[Dataset entries]
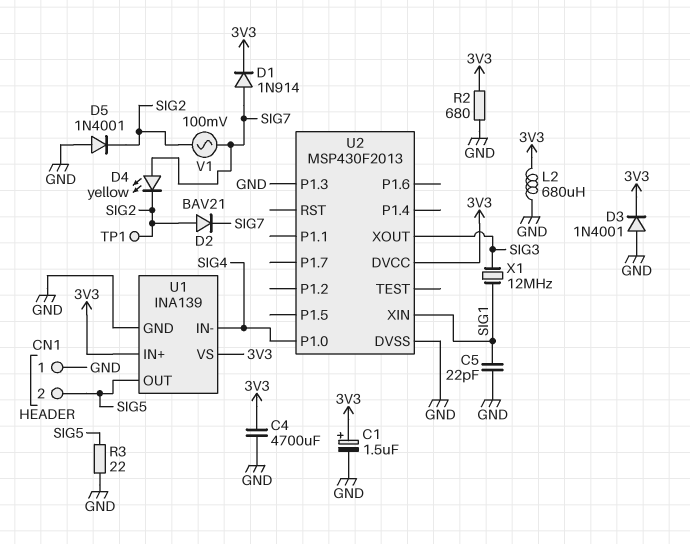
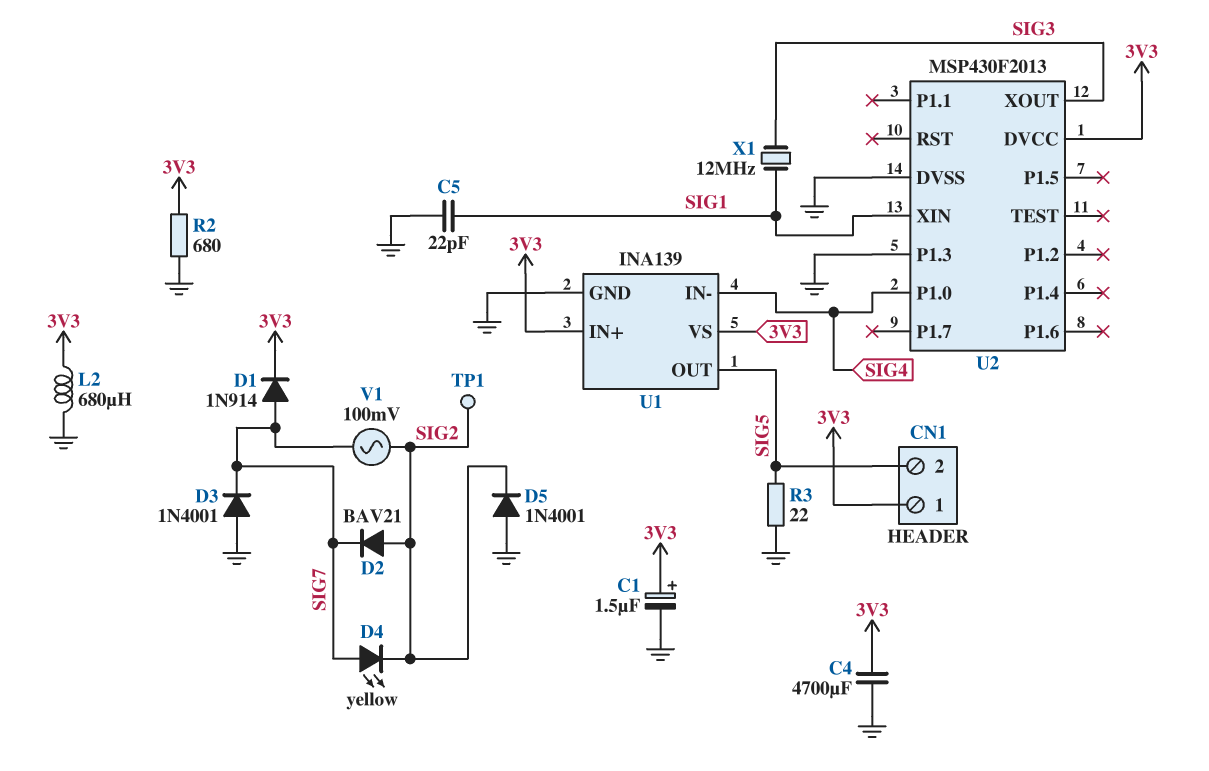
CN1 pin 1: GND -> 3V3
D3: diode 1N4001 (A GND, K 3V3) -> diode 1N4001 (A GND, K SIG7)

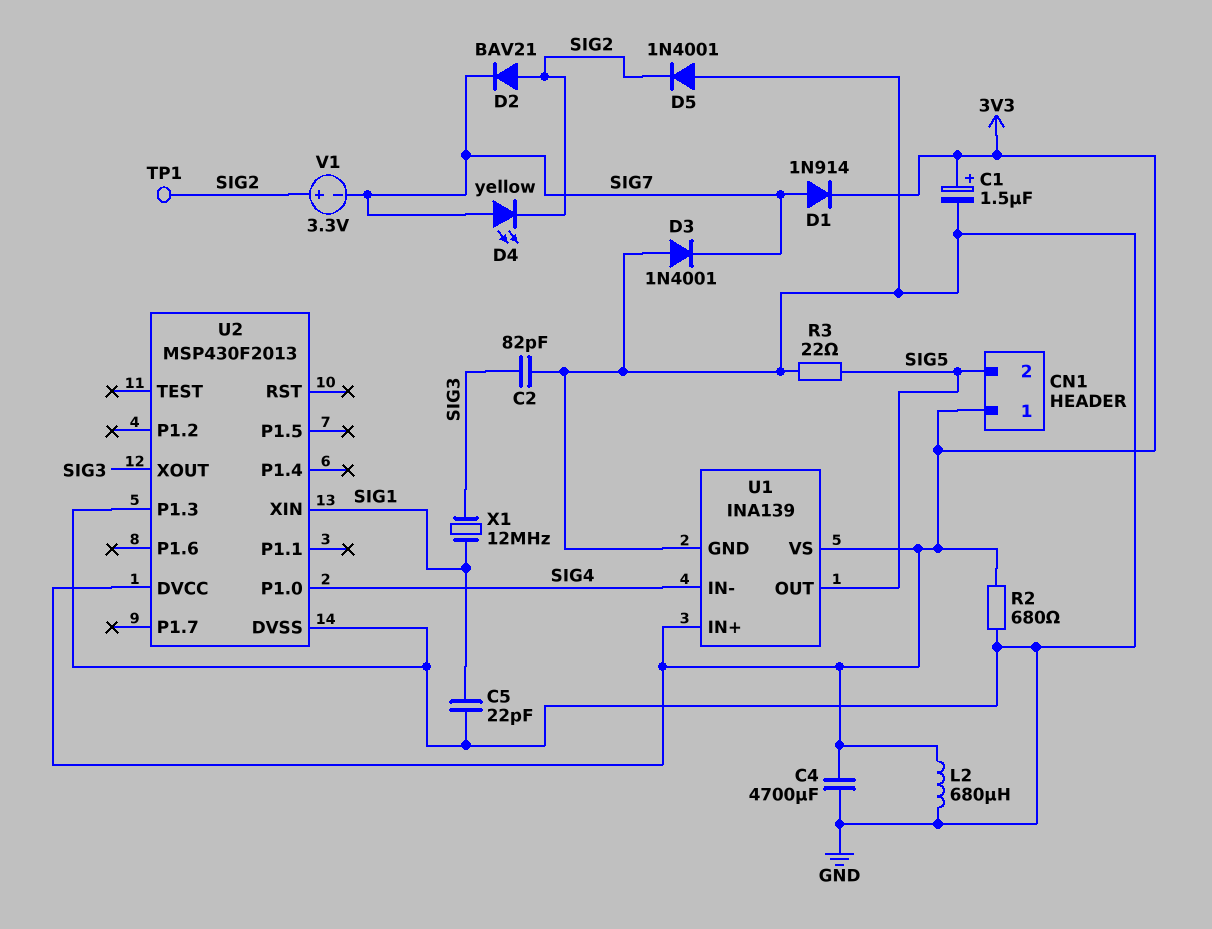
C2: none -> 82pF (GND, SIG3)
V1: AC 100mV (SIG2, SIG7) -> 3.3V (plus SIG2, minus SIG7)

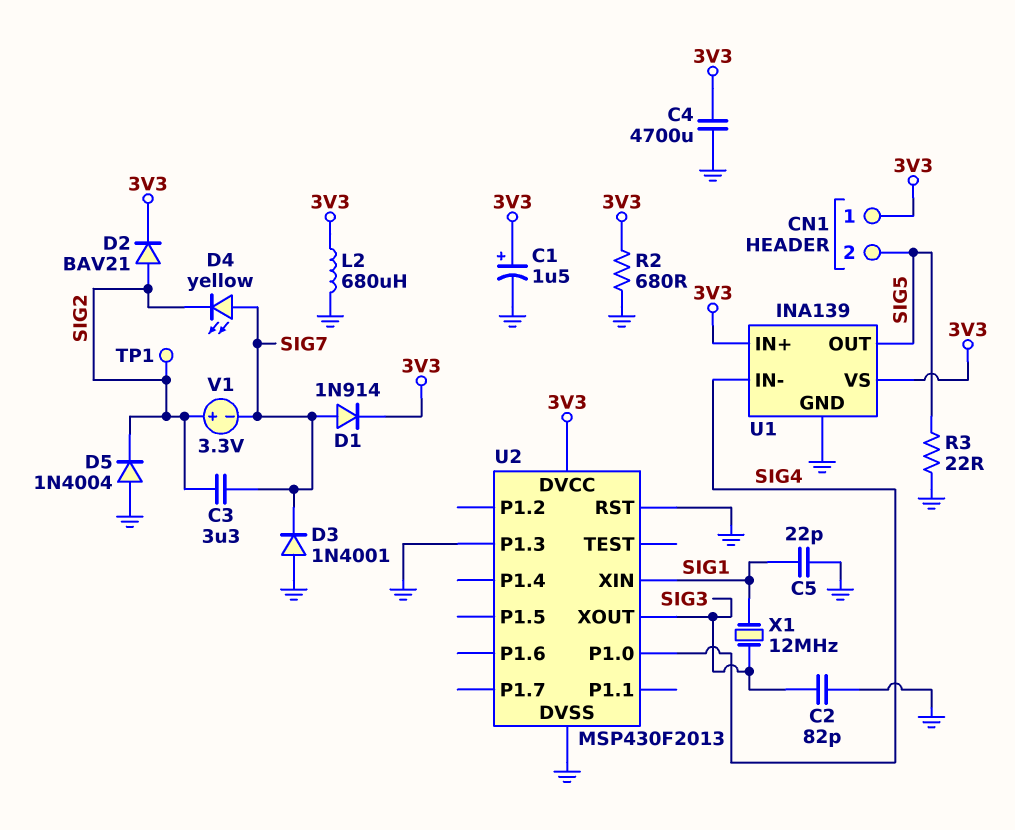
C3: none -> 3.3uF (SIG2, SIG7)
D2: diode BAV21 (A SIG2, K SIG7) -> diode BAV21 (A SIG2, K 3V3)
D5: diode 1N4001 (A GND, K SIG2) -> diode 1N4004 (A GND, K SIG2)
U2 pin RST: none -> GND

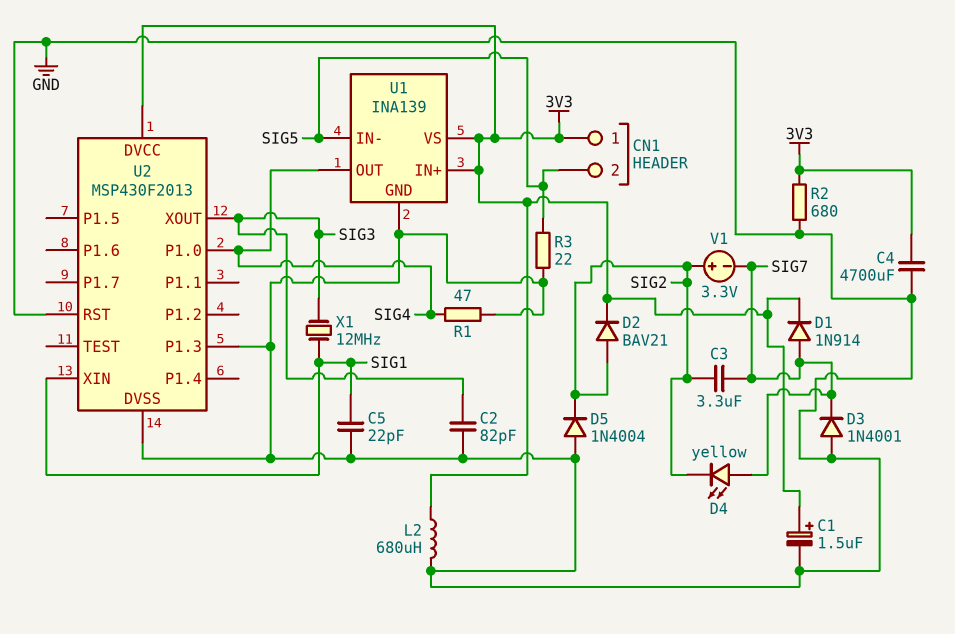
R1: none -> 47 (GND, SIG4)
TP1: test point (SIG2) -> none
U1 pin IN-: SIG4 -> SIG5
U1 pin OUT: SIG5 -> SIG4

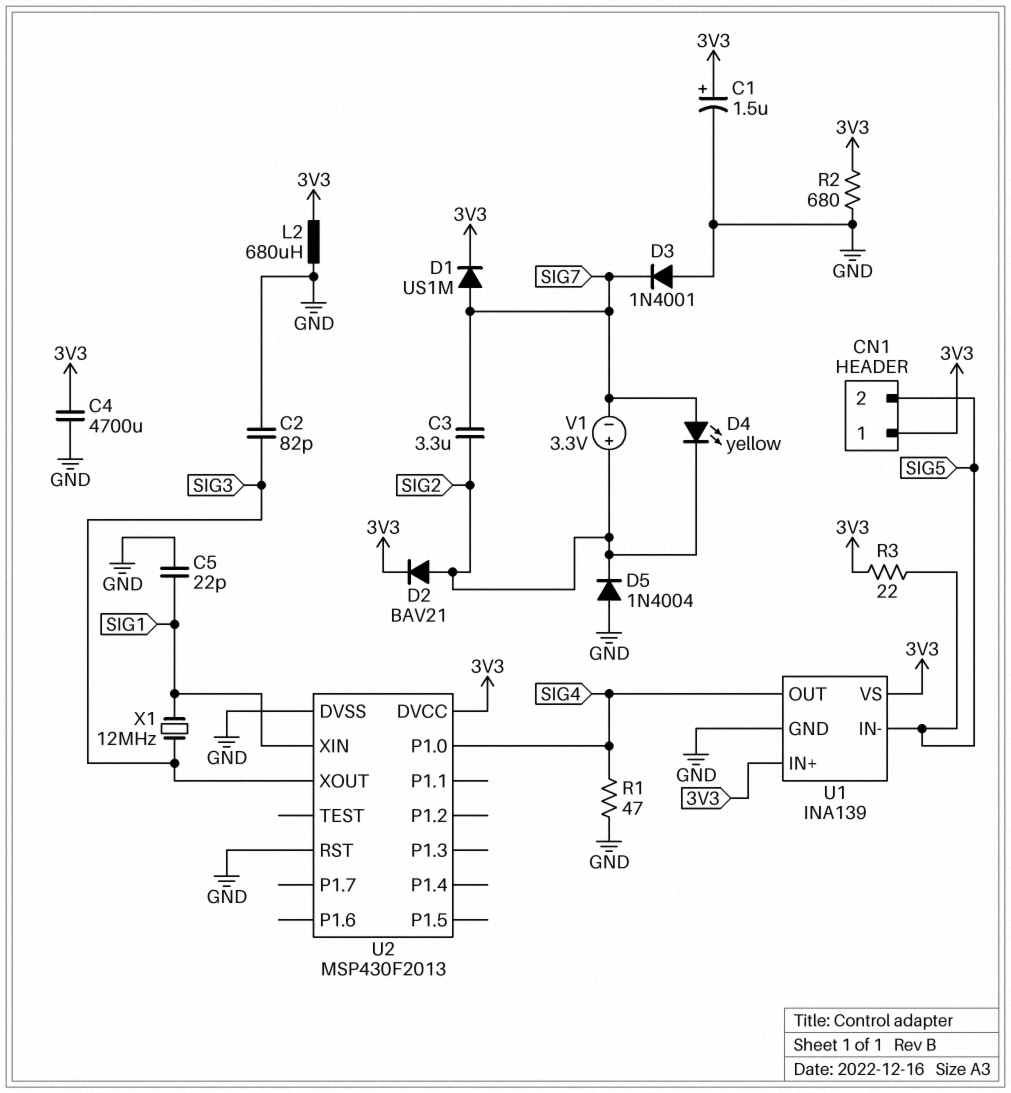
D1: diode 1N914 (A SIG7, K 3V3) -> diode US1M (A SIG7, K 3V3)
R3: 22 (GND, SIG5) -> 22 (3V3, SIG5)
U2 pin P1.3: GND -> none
* * *
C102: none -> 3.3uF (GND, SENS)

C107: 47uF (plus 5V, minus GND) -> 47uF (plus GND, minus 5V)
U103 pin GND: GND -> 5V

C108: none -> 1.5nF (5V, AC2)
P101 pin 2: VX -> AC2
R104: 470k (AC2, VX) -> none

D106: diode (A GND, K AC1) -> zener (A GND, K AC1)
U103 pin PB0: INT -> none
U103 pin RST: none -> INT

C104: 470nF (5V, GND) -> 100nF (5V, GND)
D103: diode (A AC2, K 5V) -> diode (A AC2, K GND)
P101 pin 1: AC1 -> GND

▶ [Problem statement]:
Output the lines above between the one holding "P101 pin 2: VX -> AC2" and the one holding "P101 pin 1: AC1 -> GND", inclusive, with nothing before or after them.

▶ [Exercise solution]:
P101 pin 2: VX -> AC2
R104: 470k (AC2, VX) -> none

D106: diode (A GND, K AC1) -> zener (A GND, K AC1)
U103 pin PB0: INT -> none
U103 pin RST: none -> INT

C104: 470nF (5V, GND) -> 100nF (5V, GND)
D103: diode (A AC2, K 5V) -> diode (A AC2, K GND)
P101 pin 1: AC1 -> GND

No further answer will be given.